**REQUIREMENT**
Word for word, transcribe the lines from the one containing "R204: 3.3k (+9V, SDA) -> 4.7k (+9V, SDA)" through the end of the entries, both included, and nothing else.

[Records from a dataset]
BEGIN
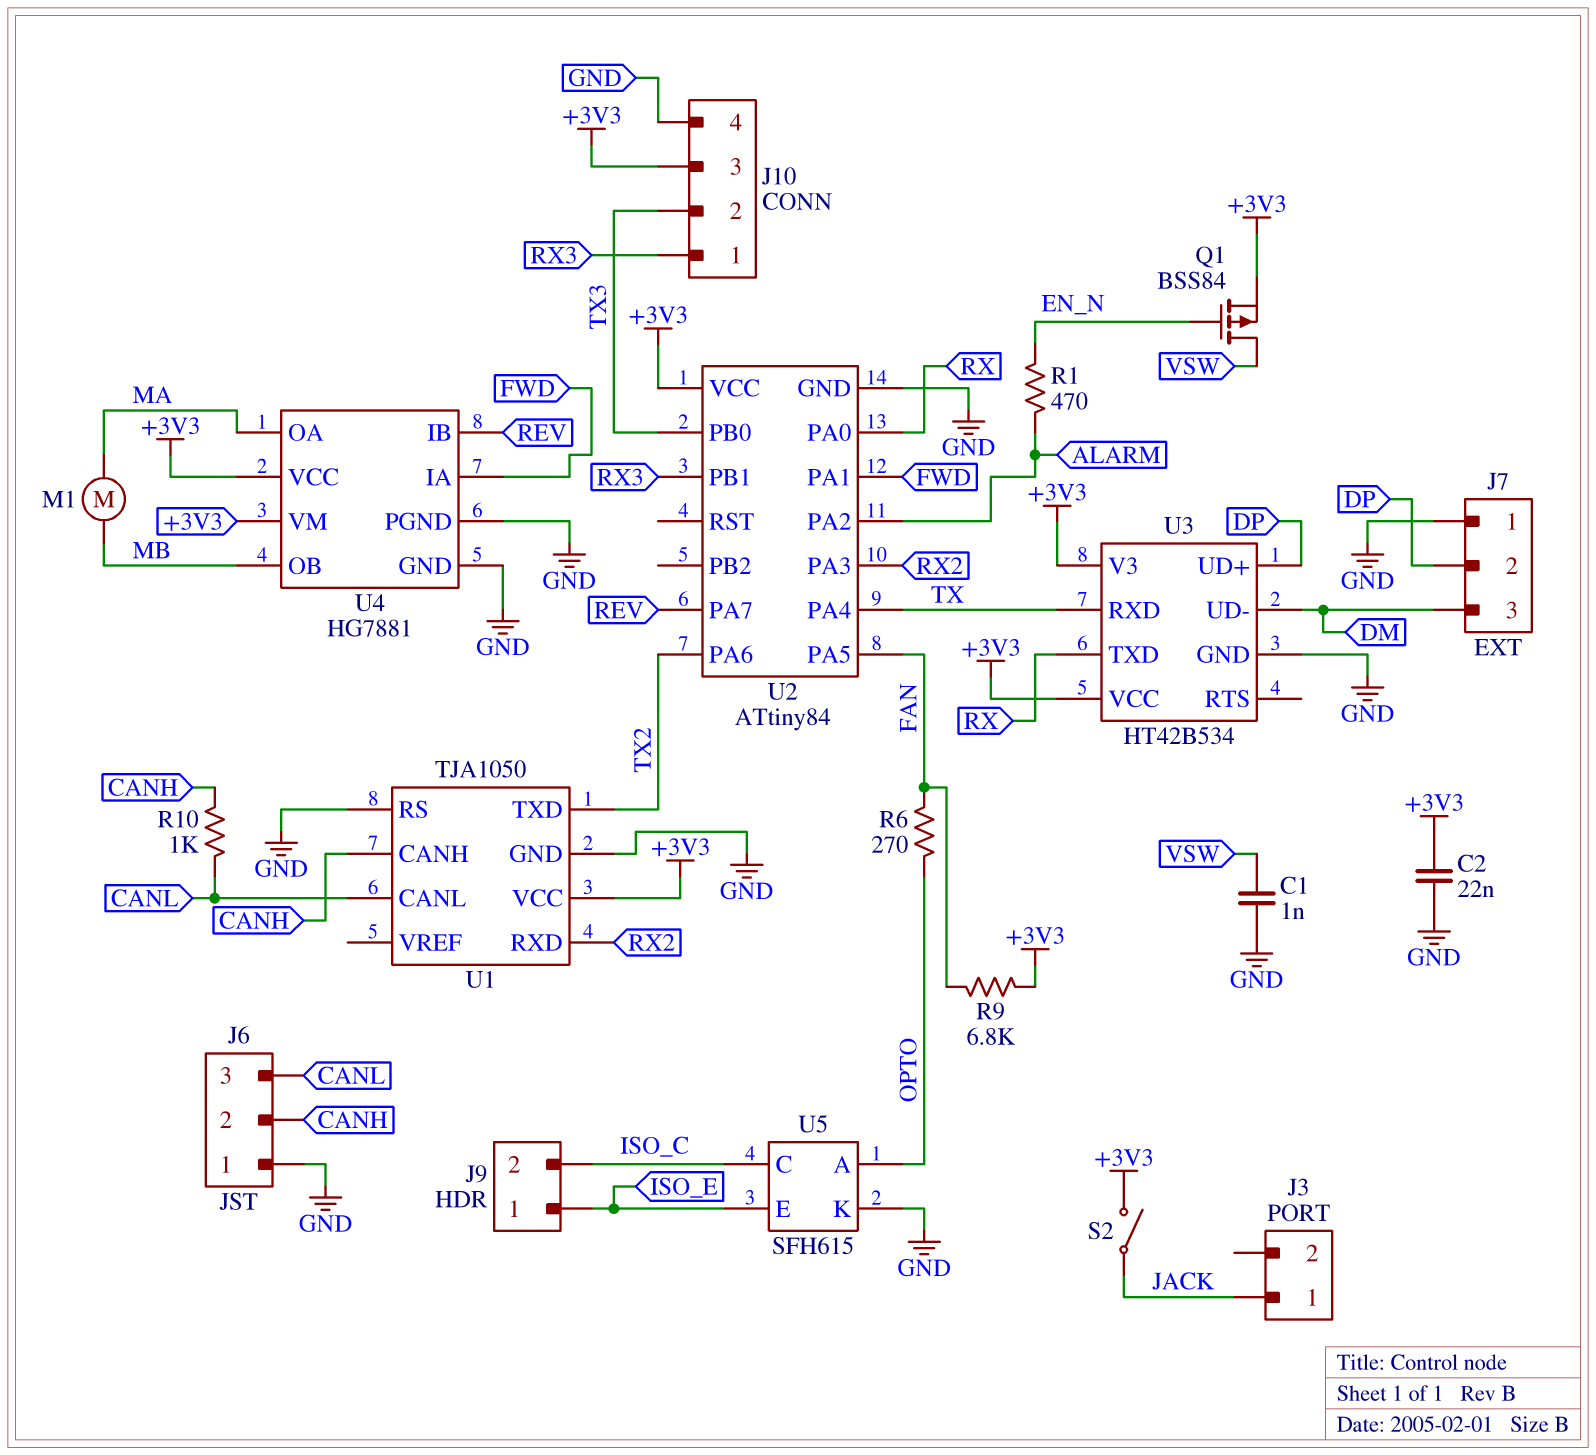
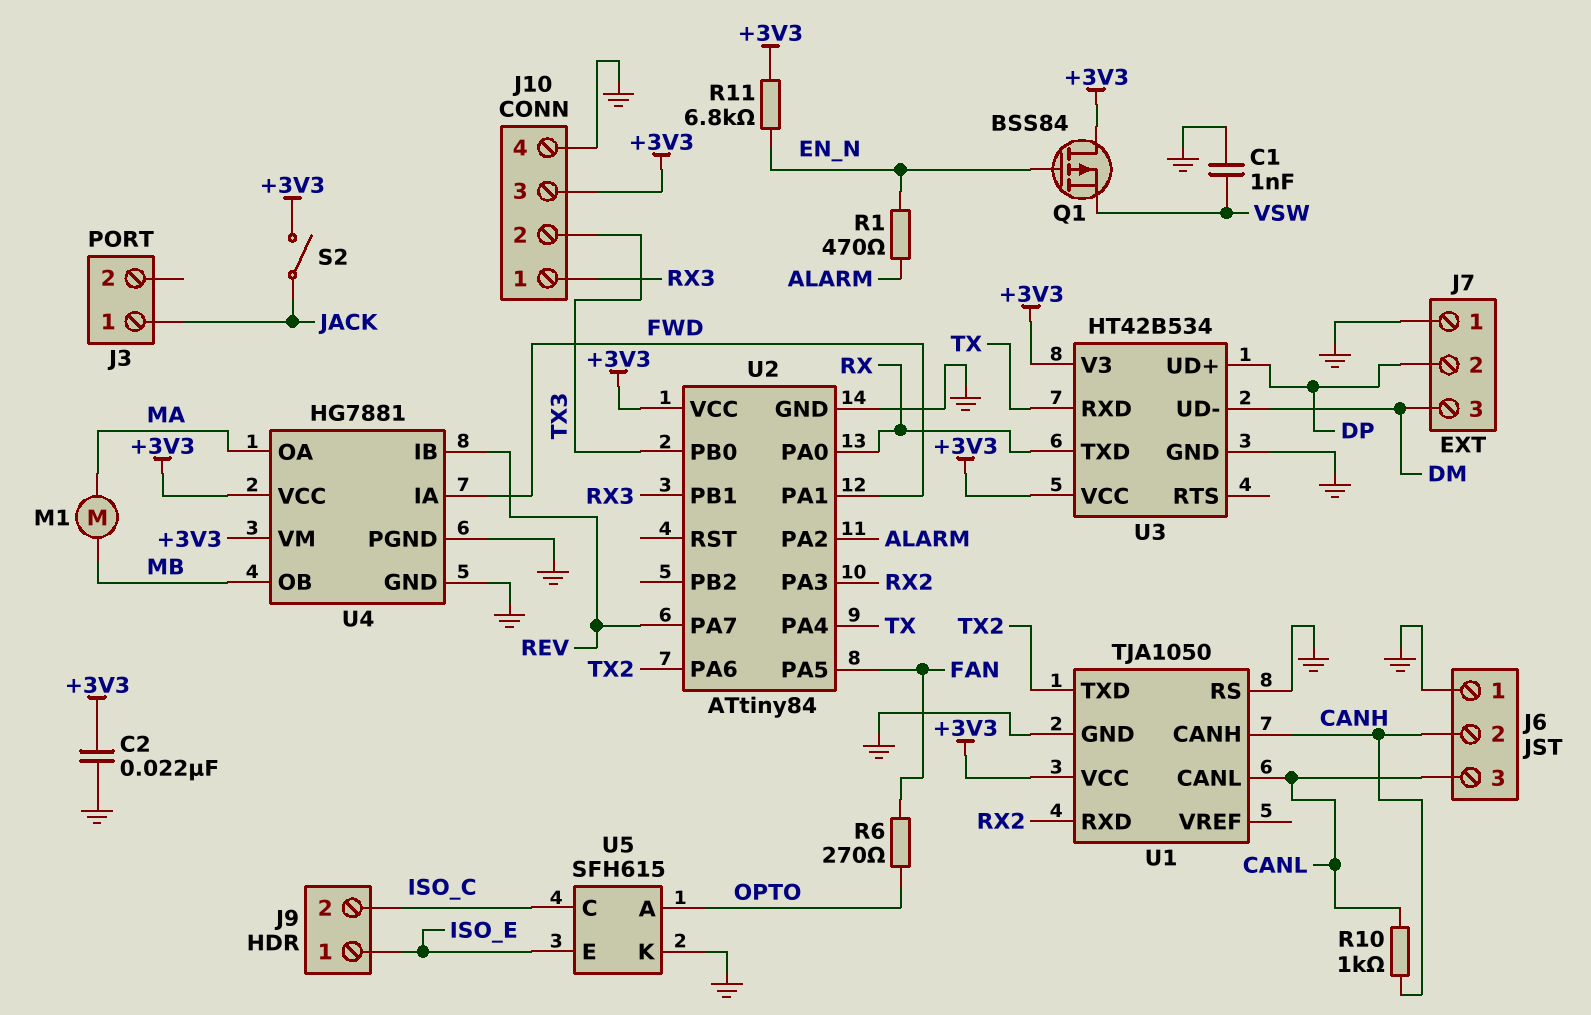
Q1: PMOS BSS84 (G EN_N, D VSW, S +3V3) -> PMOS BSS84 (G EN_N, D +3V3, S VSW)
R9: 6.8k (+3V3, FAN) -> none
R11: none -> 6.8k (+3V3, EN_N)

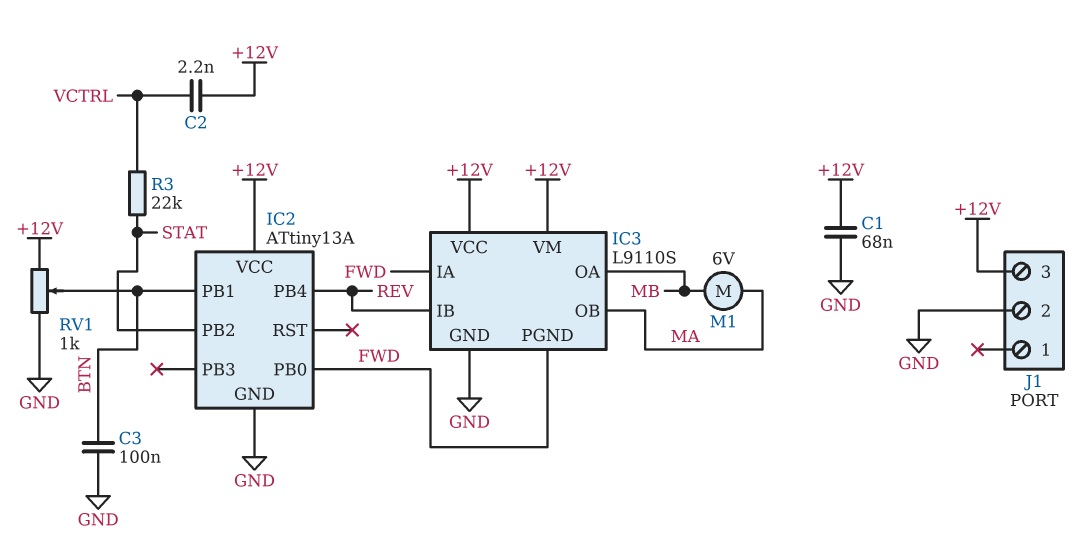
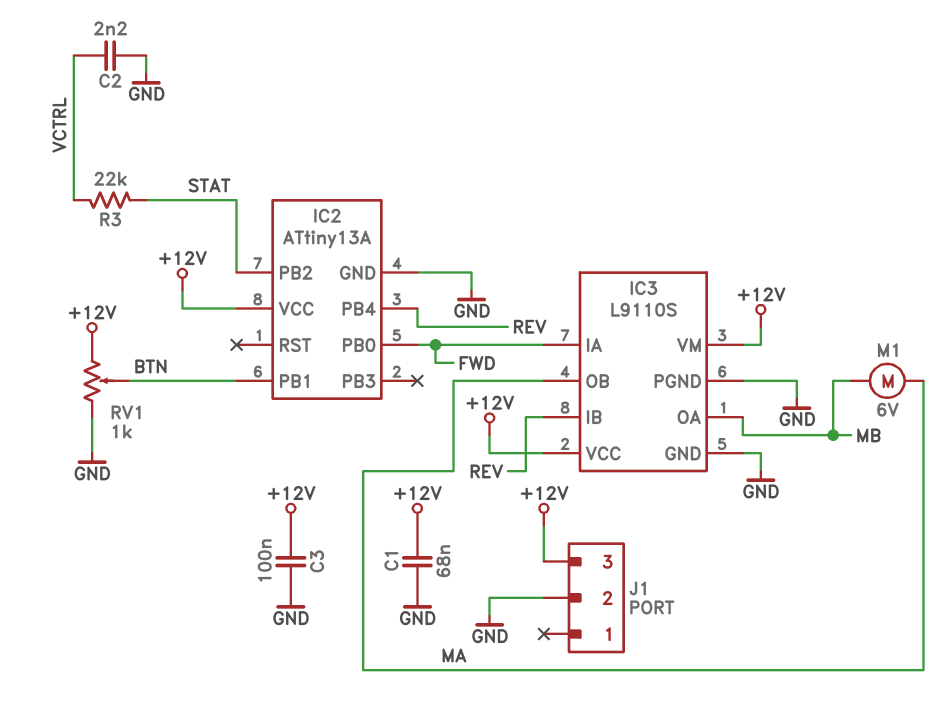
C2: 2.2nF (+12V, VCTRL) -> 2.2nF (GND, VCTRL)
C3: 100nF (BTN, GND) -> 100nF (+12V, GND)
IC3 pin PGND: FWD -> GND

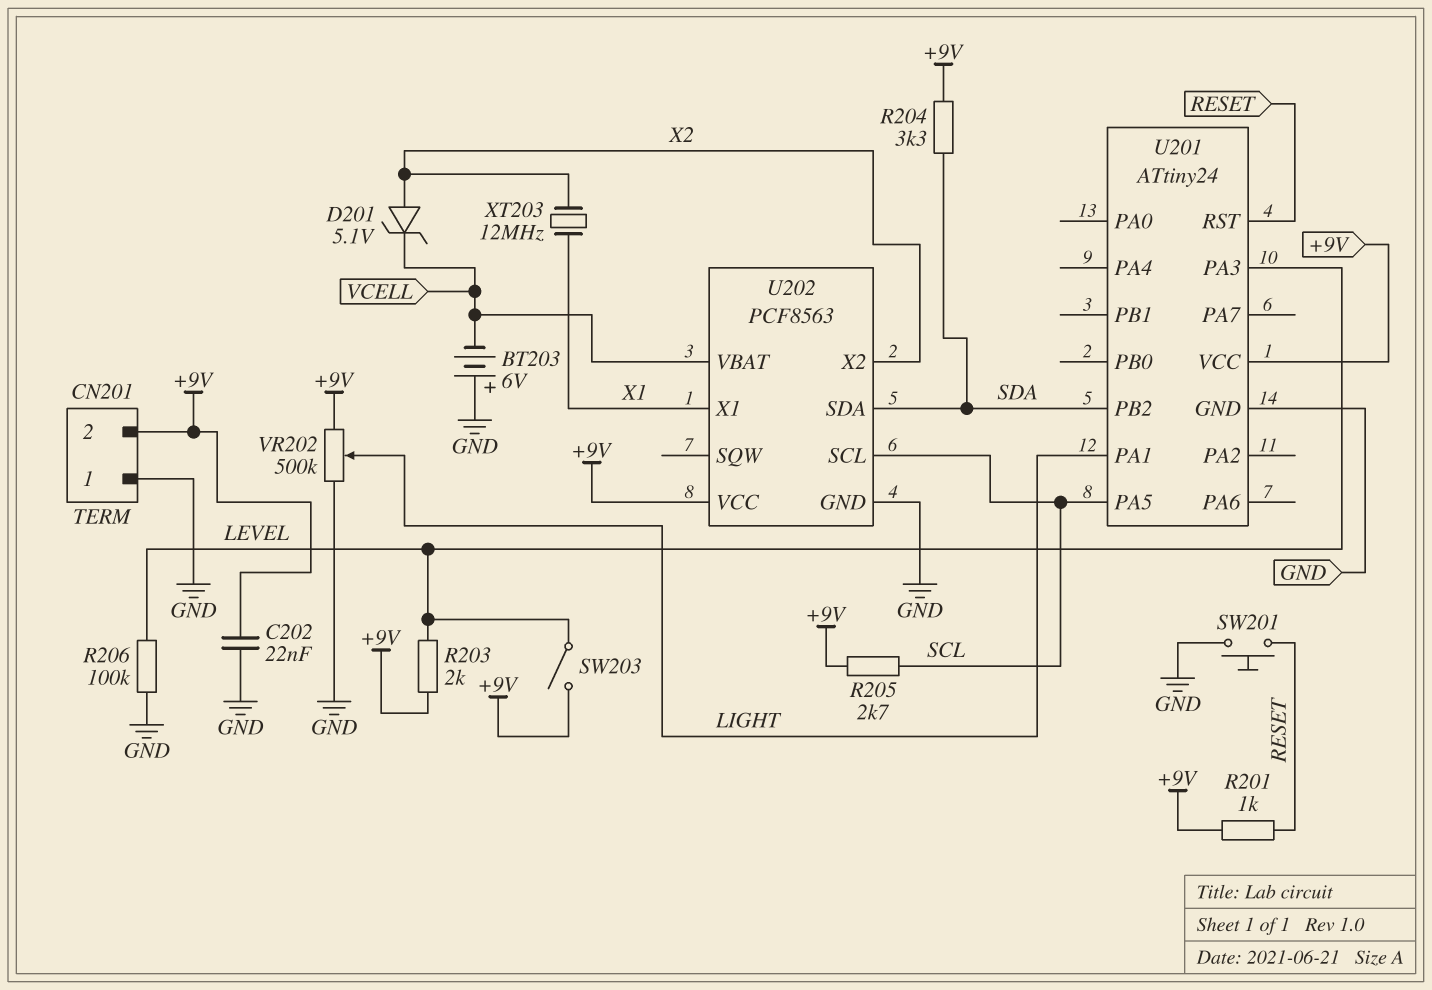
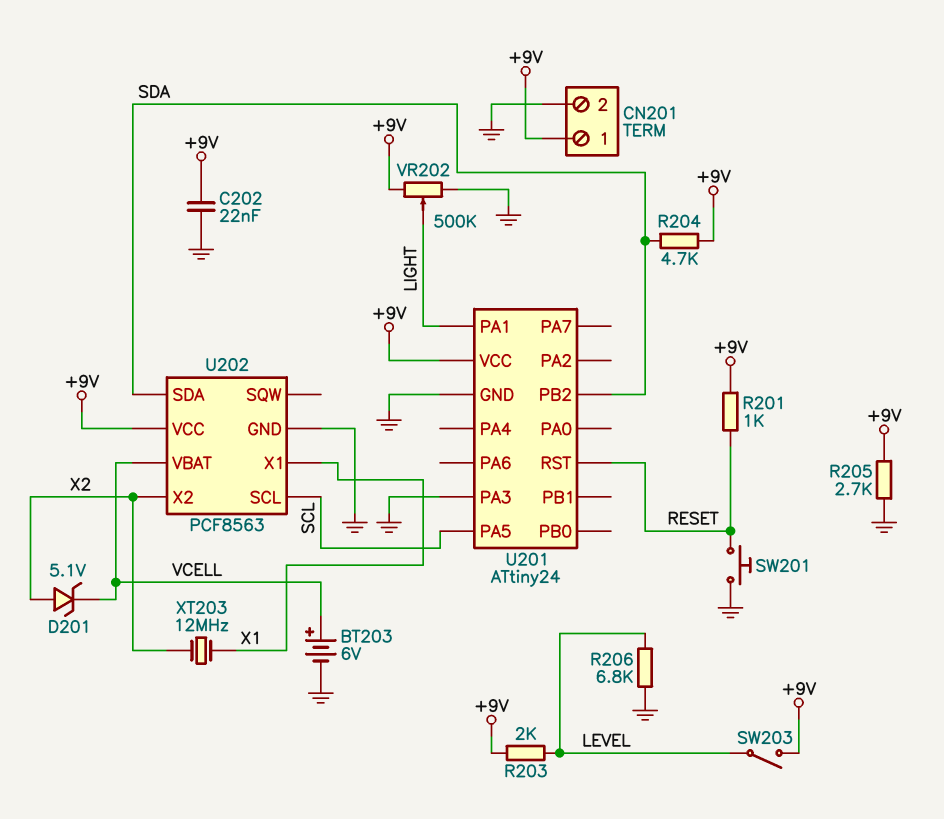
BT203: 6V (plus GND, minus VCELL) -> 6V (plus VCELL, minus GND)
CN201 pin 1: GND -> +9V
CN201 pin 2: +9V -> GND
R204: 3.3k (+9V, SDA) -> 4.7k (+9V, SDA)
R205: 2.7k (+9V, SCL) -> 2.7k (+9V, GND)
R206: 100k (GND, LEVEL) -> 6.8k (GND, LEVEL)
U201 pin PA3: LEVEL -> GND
END
**RESPONSE TO THE TASK**
R204: 3.3k (+9V, SDA) -> 4.7k (+9V, SDA)
R205: 2.7k (+9V, SCL) -> 2.7k (+9V, GND)
R206: 100k (GND, LEVEL) -> 6.8k (GND, LEVEL)
U201 pin PA3: LEVEL -> GND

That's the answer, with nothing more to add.